Records to use section start
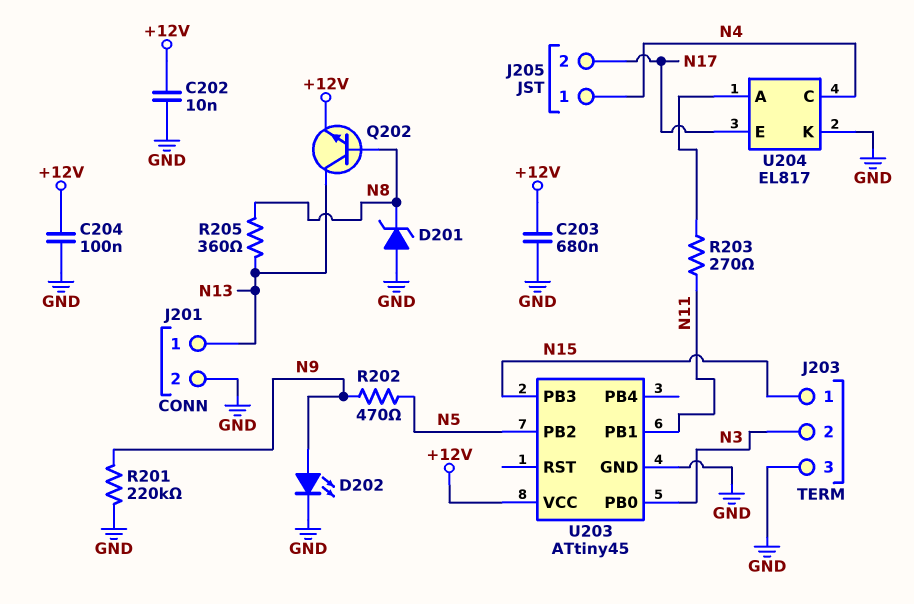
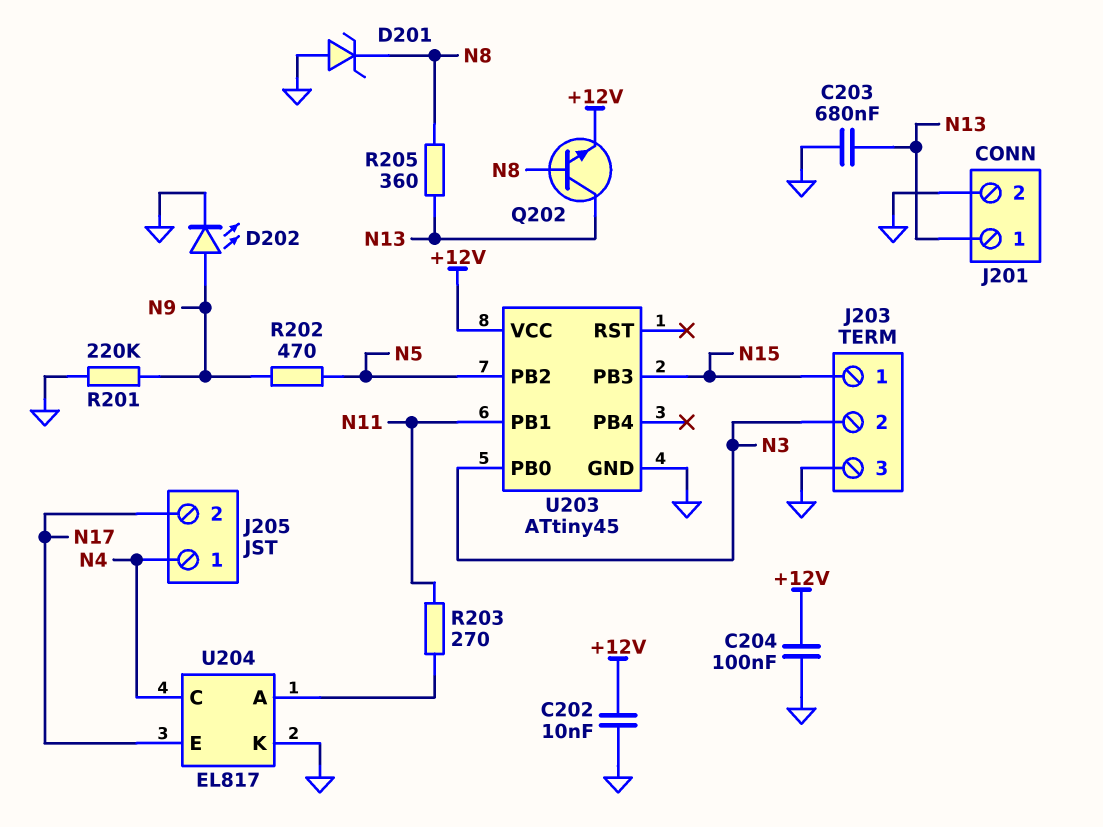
C203: 680nF (+12V, GND) -> 680nF (GND, N13)

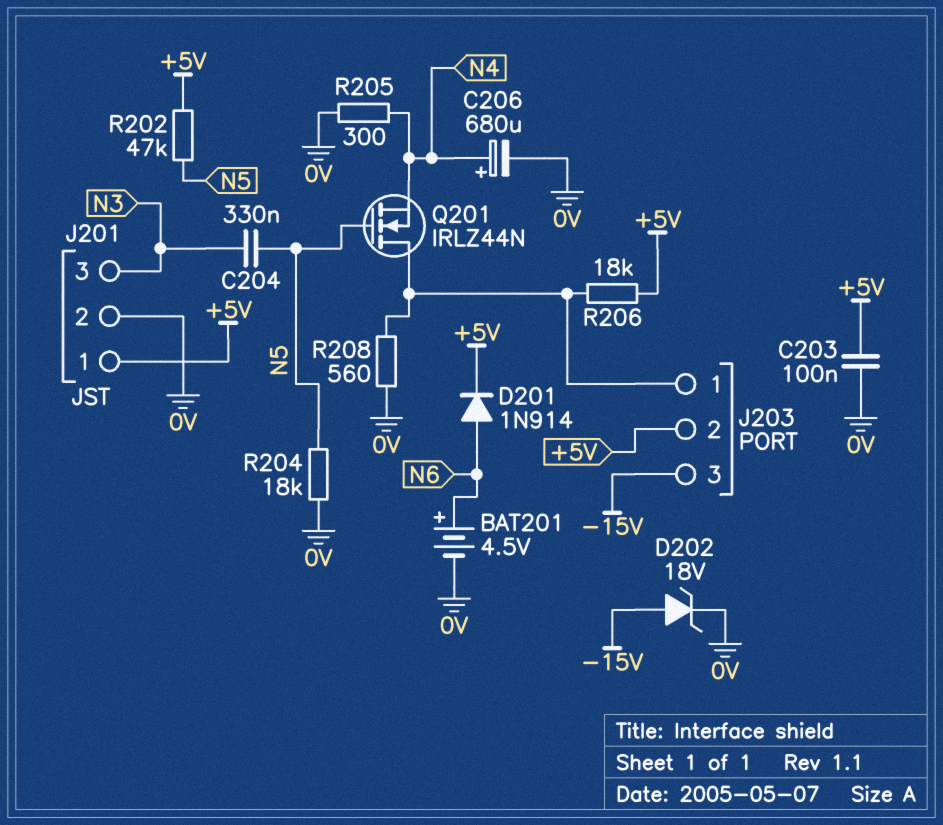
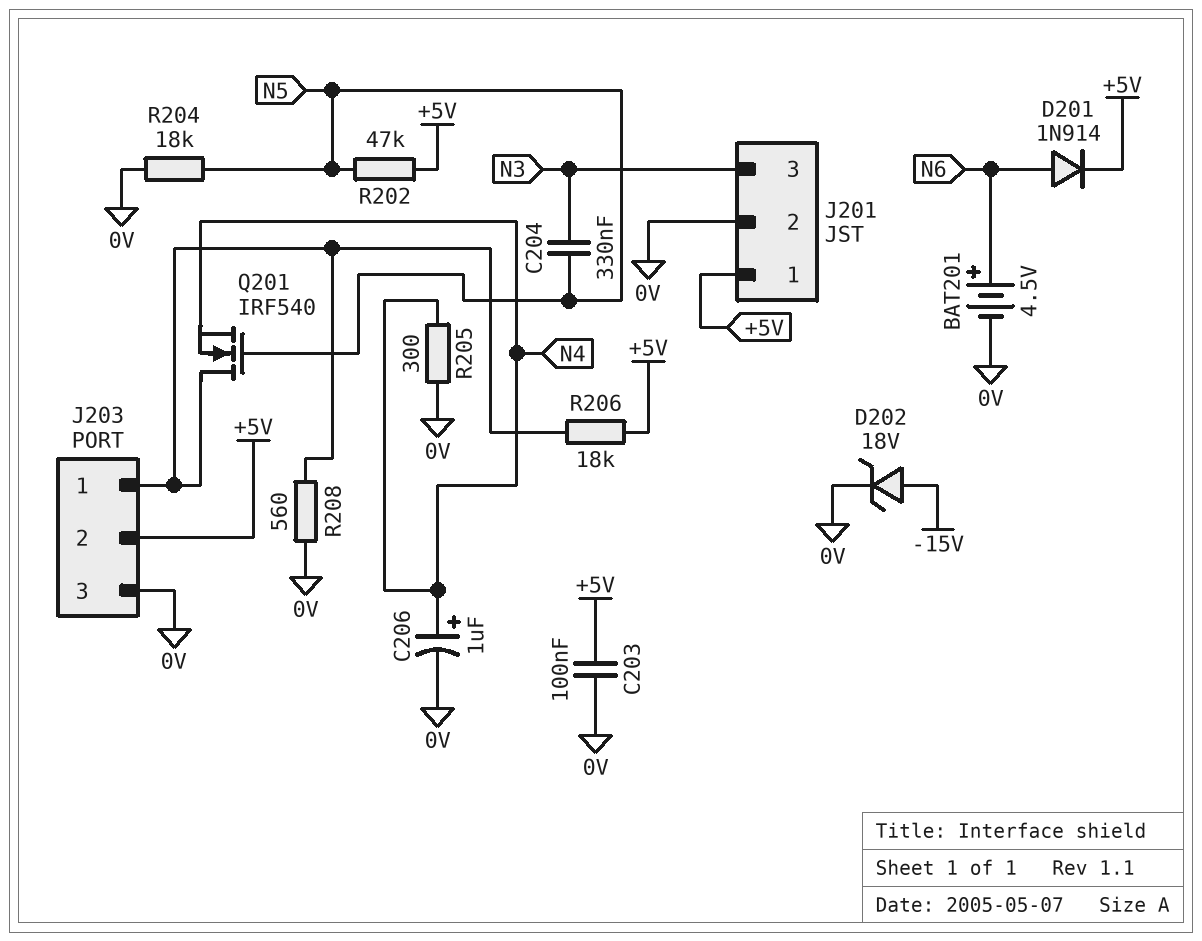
C206: 680uF (plus N4, minus 0V) -> 1uF (plus N4, minus 0V)
J203 pin 3: -15V -> 0V
Q201: NMOS IRLZ44N (G N5, D J203/1, S N4) -> NMOS IRF540 (G N5, D J203/1, S N4)

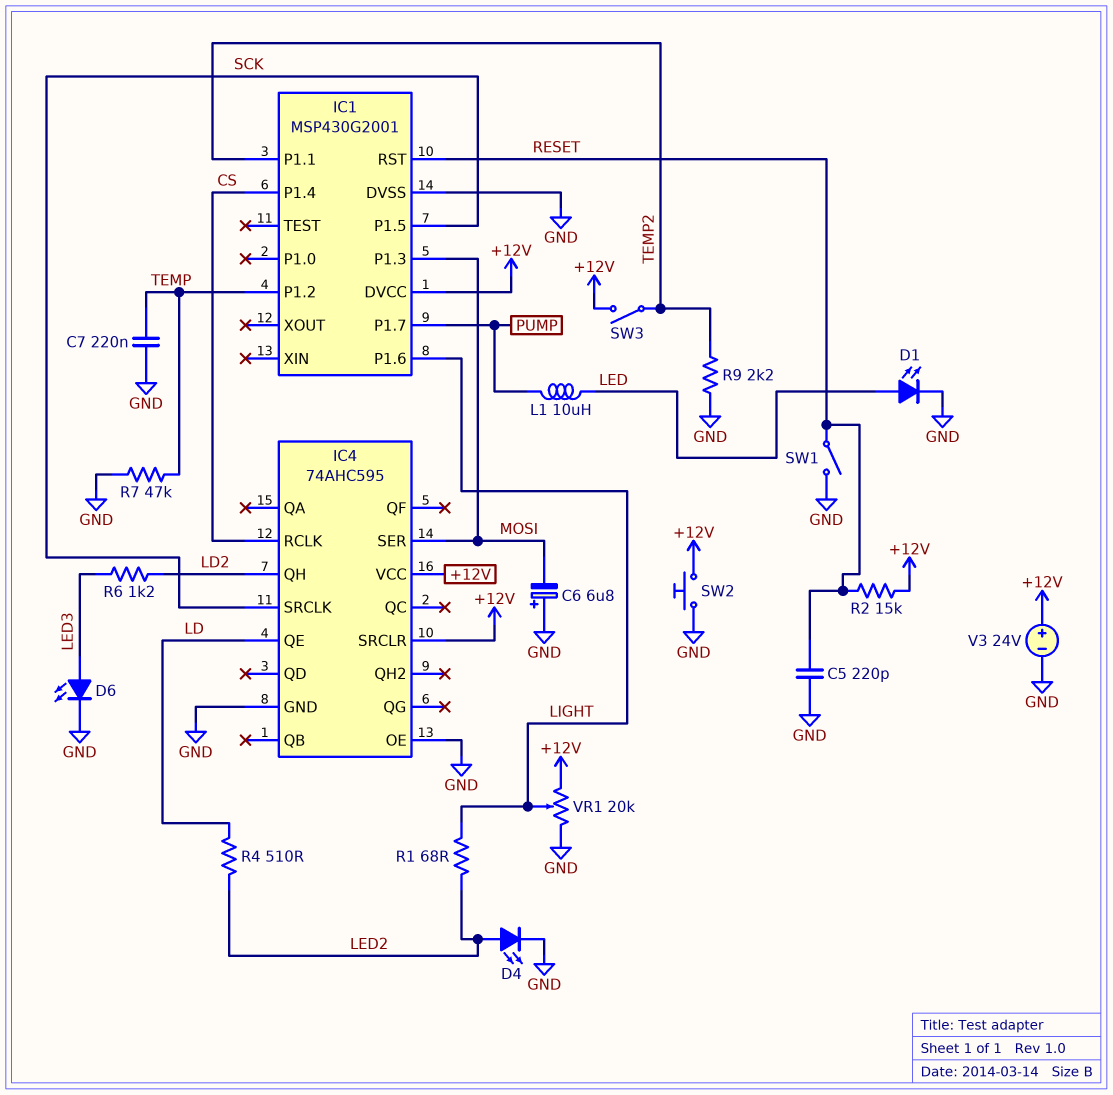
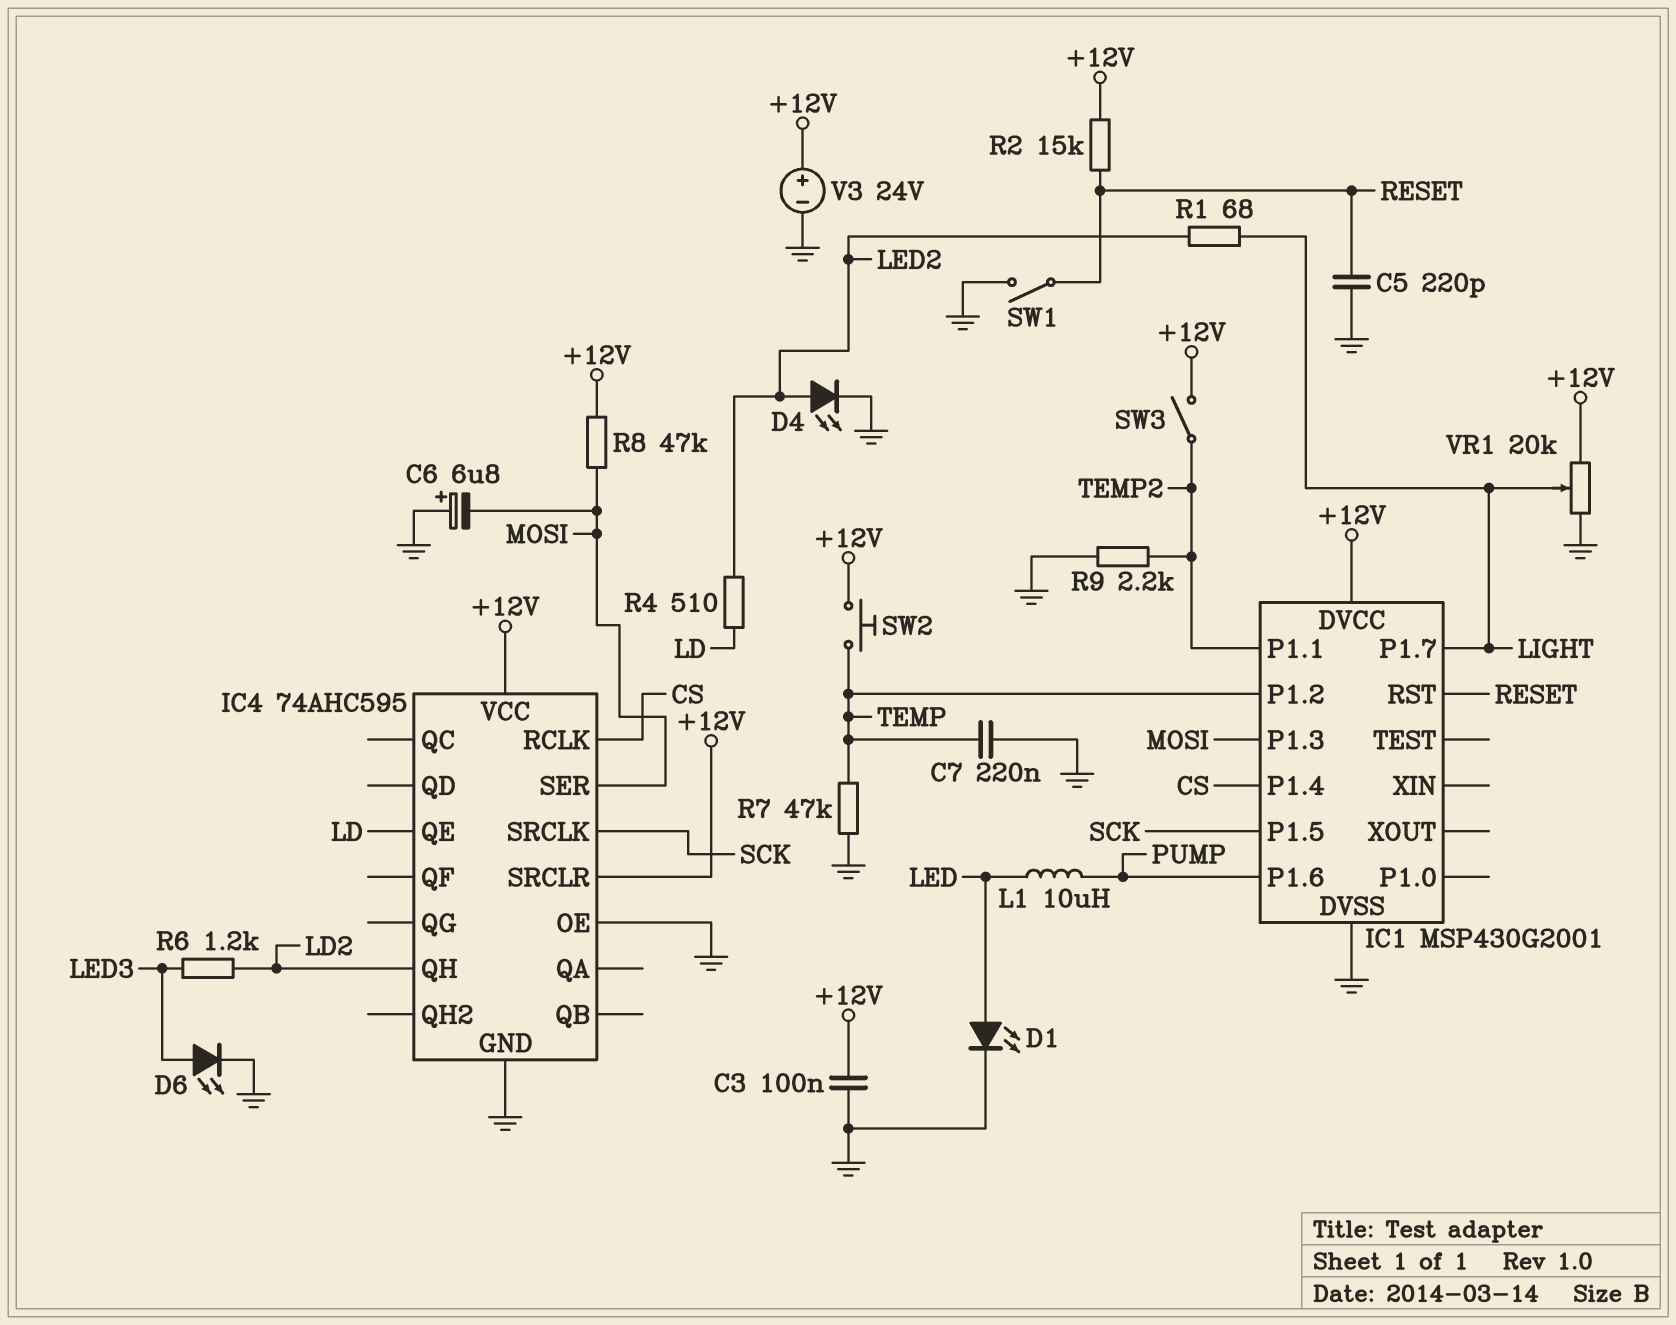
C3: none -> 100nF (+12V, GND)
IC1 pin P1.6: LIGHT -> PUMP
IC1 pin P1.7: PUMP -> LIGHT
R8: none -> 47k (+12V, MOSI)
SW2: button (+12V, GND) -> button (+12V, TEMP)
Records to use section end
In the copy, include no pictures; transcribe every record above verbatim.

Exercise output
C203: 680nF (+12V, GND) -> 680nF (GND, N13)

C206: 680uF (plus N4, minus 0V) -> 1uF (plus N4, minus 0V)
J203 pin 3: -15V -> 0V
Q201: NMOS IRLZ44N (G N5, D J203/1, S N4) -> NMOS IRF540 (G N5, D J203/1, S N4)

C3: none -> 100nF (+12V, GND)
IC1 pin P1.6: LIGHT -> PUMP
IC1 pin P1.7: PUMP -> LIGHT
R8: none -> 47k (+12V, MOSI)
SW2: button (+12V, GND) -> button (+12V, TEMP)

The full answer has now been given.